Record set |

■ ■ ■ ■ ■

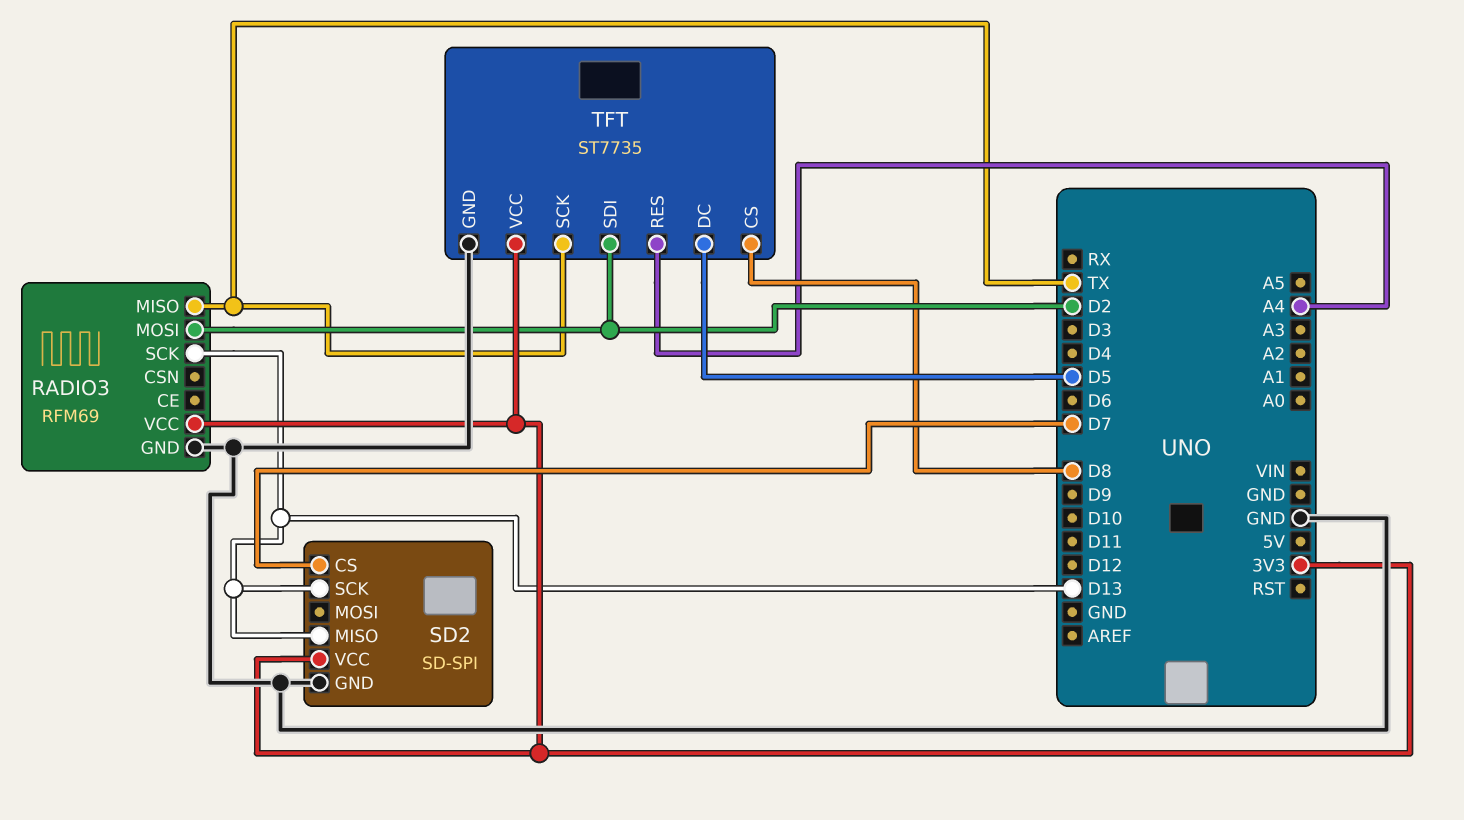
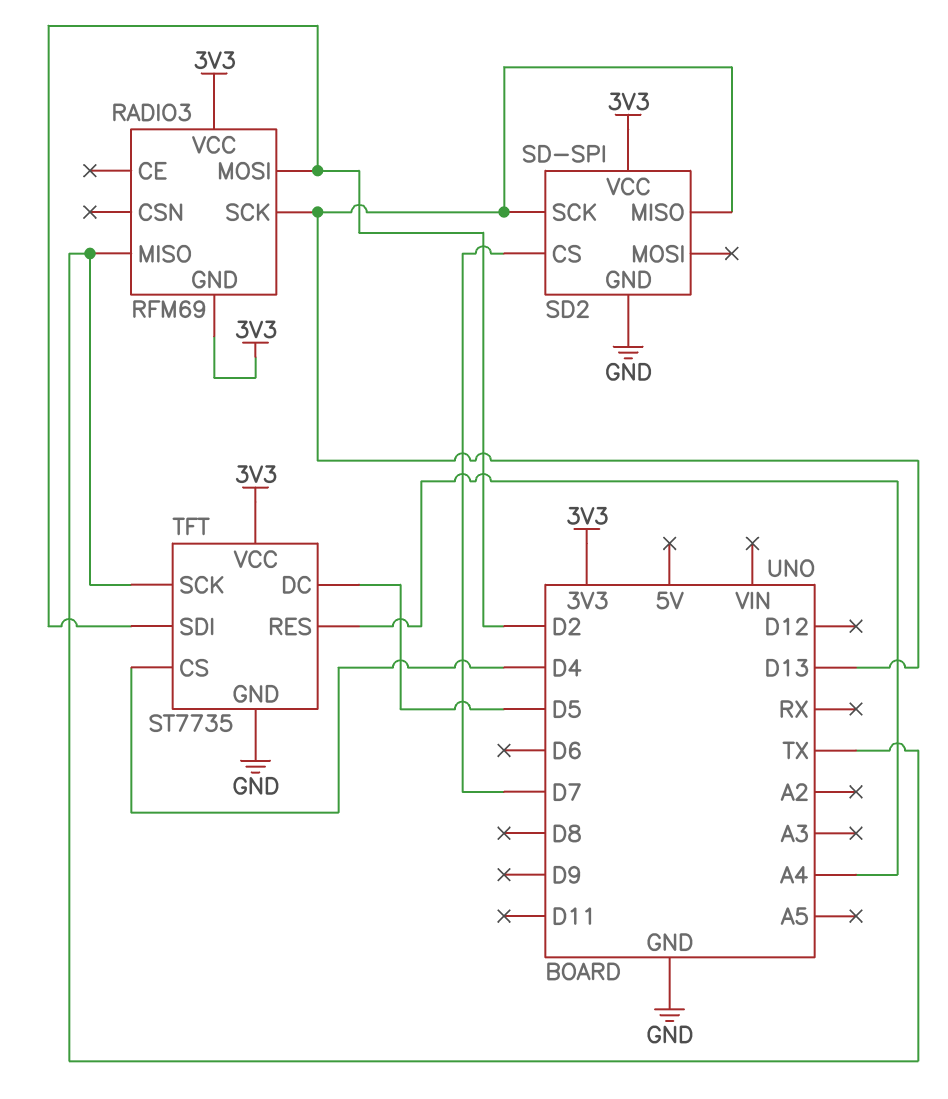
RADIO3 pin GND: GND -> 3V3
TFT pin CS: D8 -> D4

■ ■ ■ ■ ■

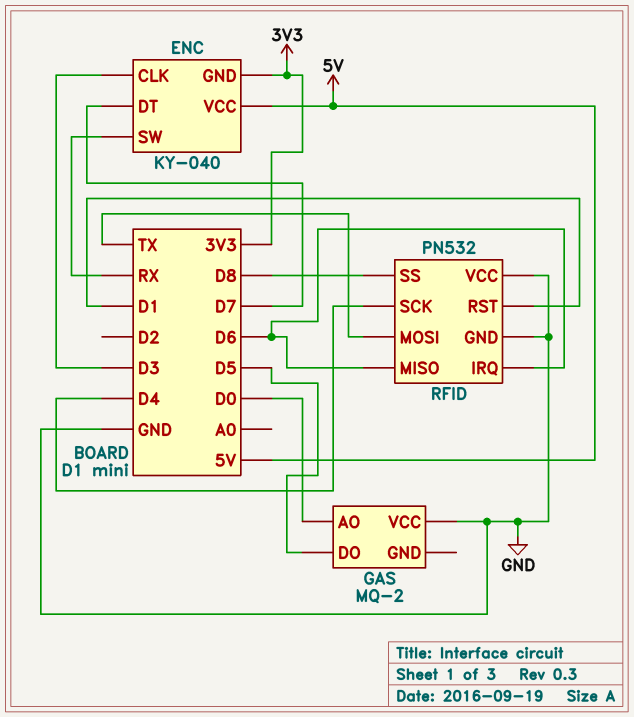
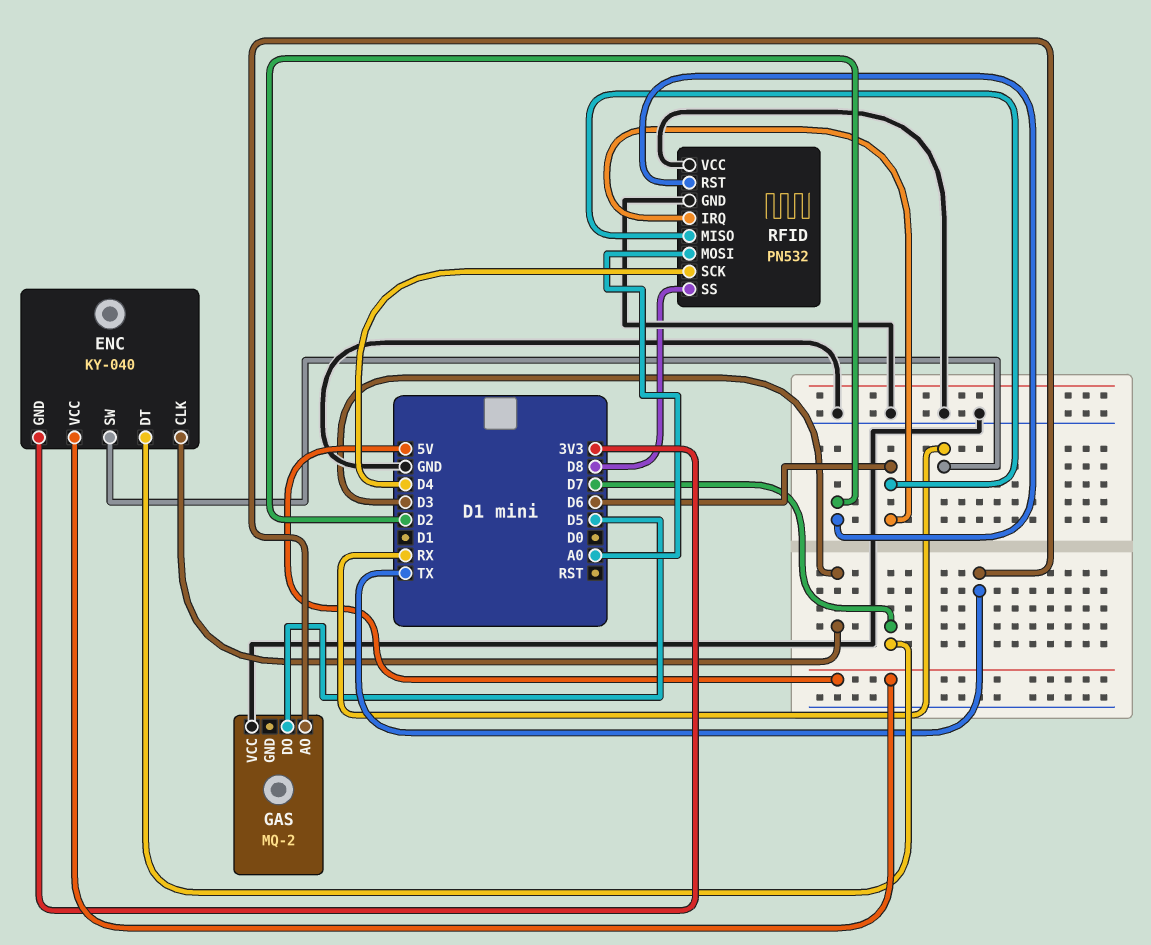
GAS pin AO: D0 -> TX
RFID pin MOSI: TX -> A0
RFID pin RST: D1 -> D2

■ ■ ■ ■ ■

What to produce |
Only the lines above from the one with "GAS pin AO: D0 -> TX" up to and including the one with "RFID pin RST: D1 -> D2" should be repeated, exactly as written.

Response |
GAS pin AO: D0 -> TX
RFID pin MOSI: TX -> A0
RFID pin RST: D1 -> D2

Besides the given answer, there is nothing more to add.